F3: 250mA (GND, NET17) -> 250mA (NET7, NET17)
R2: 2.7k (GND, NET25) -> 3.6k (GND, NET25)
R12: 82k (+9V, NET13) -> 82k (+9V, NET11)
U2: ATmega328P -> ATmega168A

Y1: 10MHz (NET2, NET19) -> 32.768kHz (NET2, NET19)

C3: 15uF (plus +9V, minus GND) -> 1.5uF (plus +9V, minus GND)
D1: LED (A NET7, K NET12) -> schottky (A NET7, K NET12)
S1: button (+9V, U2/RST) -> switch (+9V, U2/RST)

====

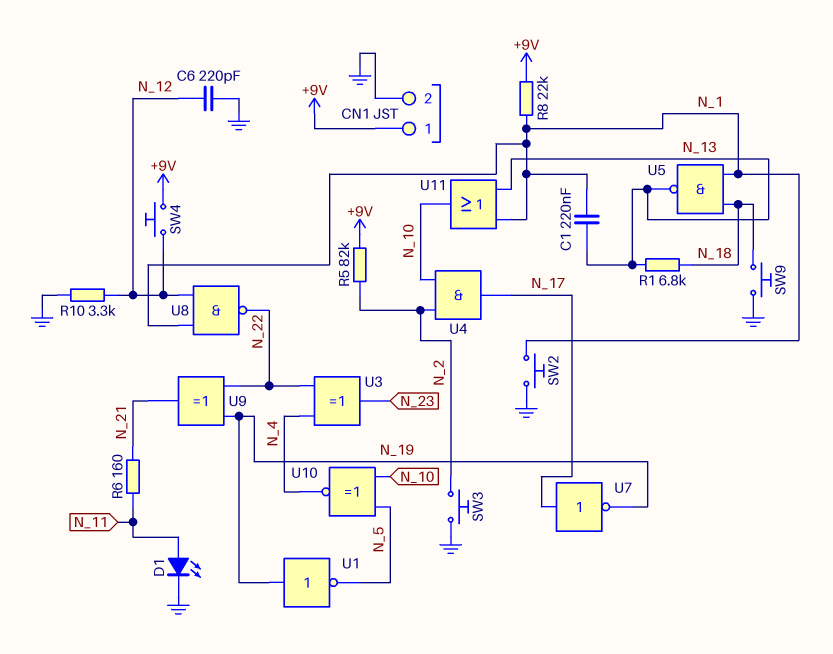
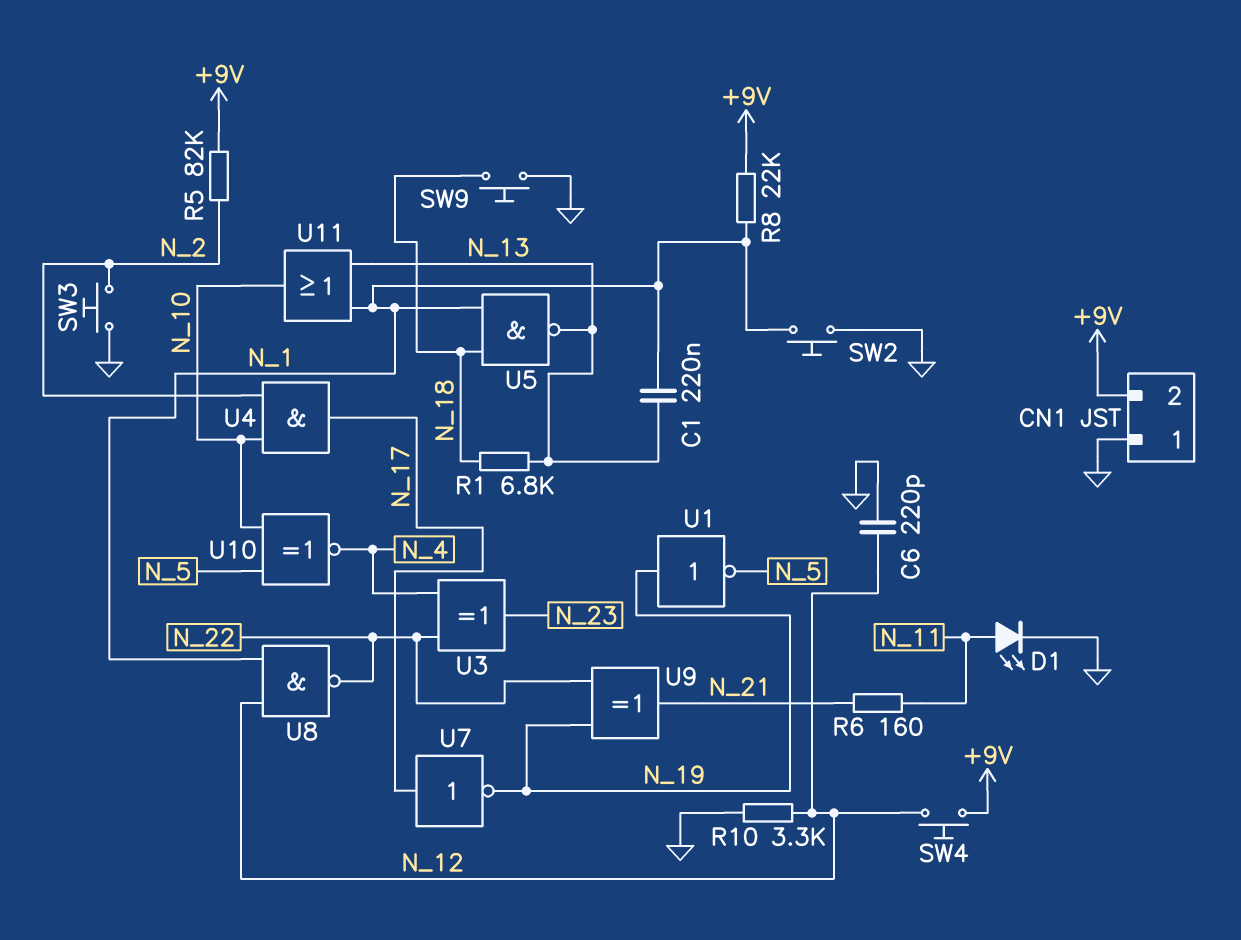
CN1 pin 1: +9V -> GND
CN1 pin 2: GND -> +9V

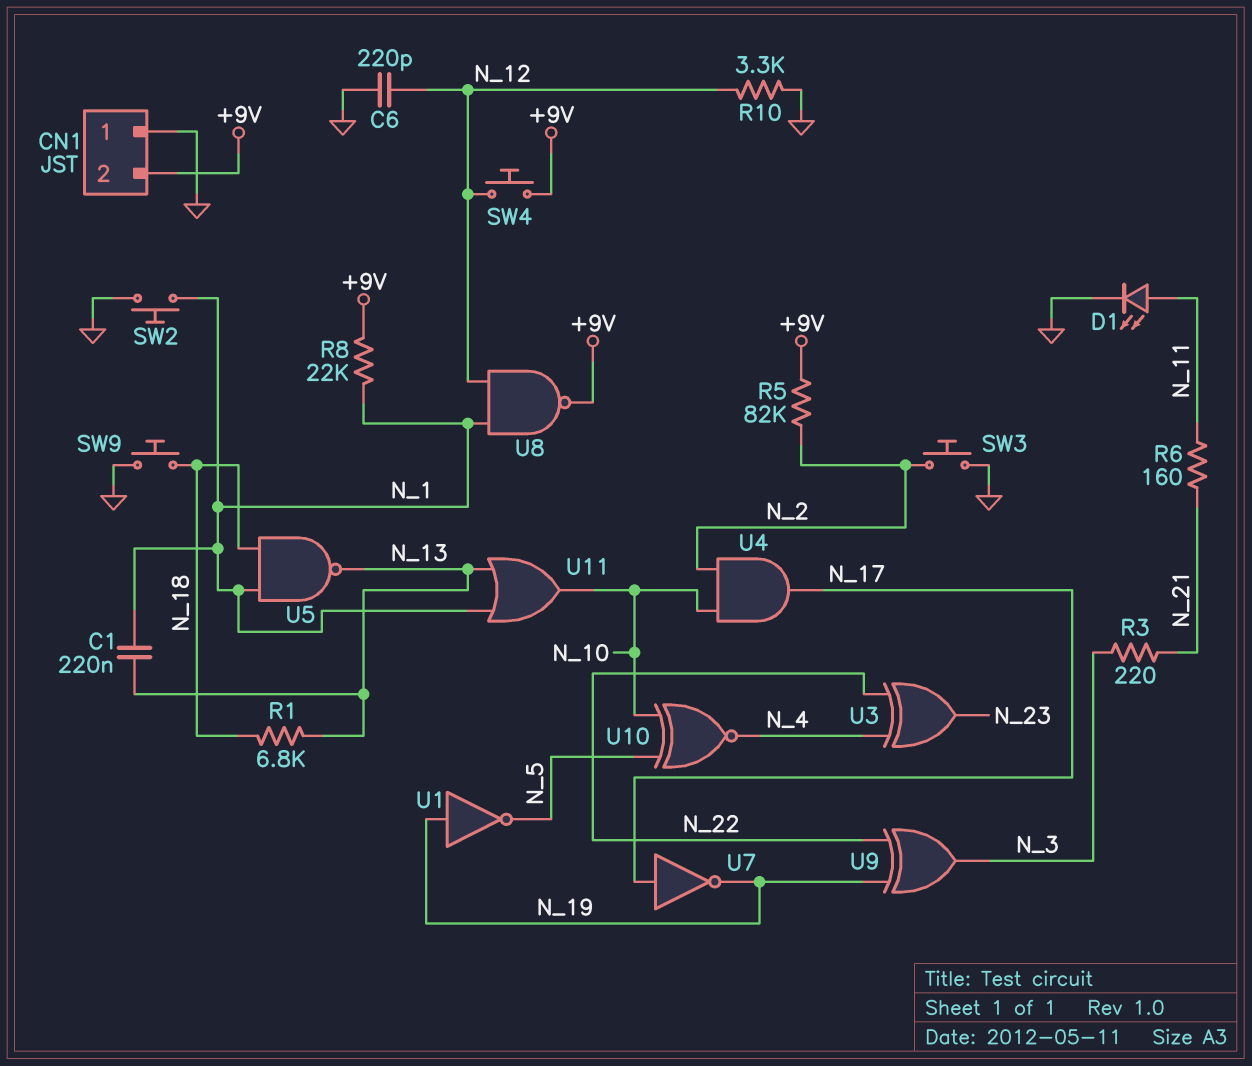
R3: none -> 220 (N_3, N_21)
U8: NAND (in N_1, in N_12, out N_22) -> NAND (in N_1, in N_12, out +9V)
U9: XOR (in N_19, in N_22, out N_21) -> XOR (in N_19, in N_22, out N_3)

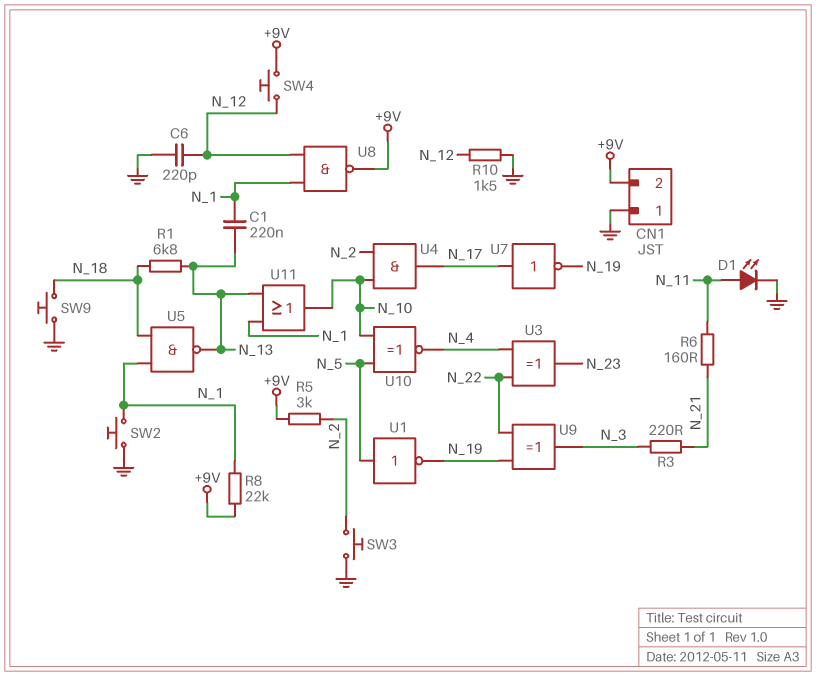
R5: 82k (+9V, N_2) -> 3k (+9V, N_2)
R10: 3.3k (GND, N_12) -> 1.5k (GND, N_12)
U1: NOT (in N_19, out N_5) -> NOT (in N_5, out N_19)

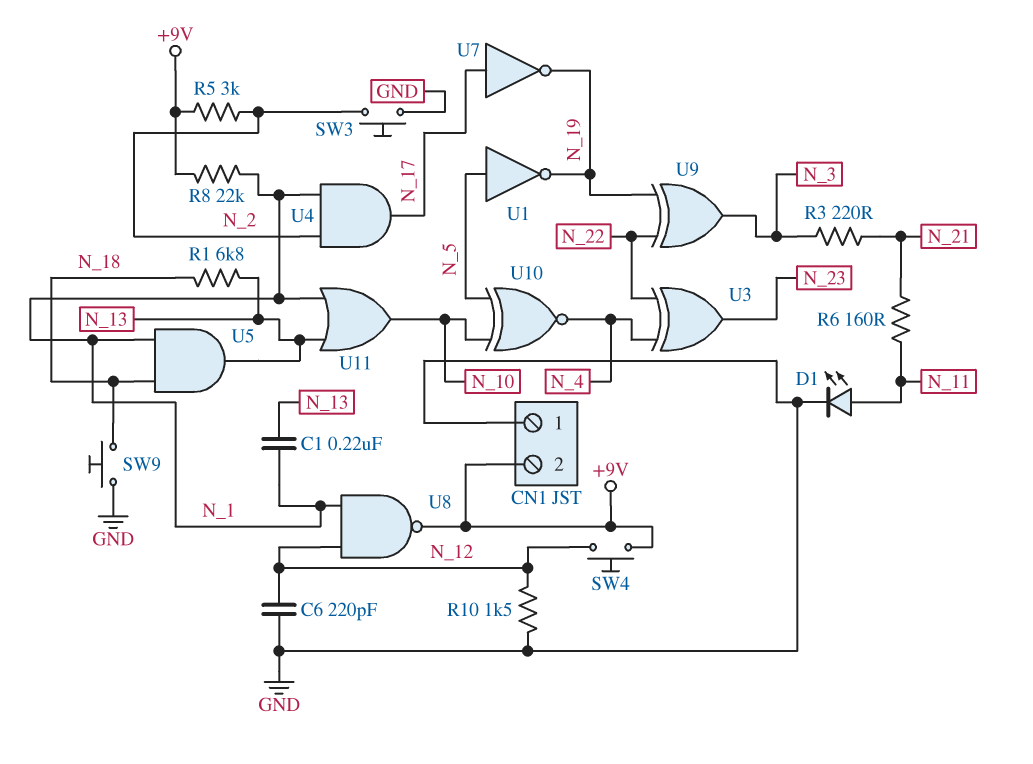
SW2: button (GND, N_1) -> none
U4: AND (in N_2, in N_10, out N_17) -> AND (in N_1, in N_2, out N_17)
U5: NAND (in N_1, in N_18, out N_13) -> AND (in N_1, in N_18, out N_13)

====

◆ **Try it**
Reproduce, exactly as they stand in the data above, the lines from the one that holds "F3: 250mA (GND, NET17) -> 250mA (NET7, NET17)" to the one that holds "S1: button (+9V, U2/RST)", inclusive.

◆ **Task output**
F3: 250mA (GND, NET17) -> 250mA (NET7, NET17)
R2: 2.7k (GND, NET25) -> 3.6k (GND, NET25)
R12: 82k (+9V, NET13) -> 82k (+9V, NET11)
U2: ATmega328P -> ATmega168A

Y1: 10MHz (NET2, NET19) -> 32.768kHz (NET2, NET19)

C3: 15uF (plus +9V, minus GND) -> 1.5uF (plus +9V, minus GND)
D1: LED (A NET7, K NET12) -> schottky (A NET7, K NET12)
S1: button (+9V, U2/RST) -> switch (+9V, U2/RST)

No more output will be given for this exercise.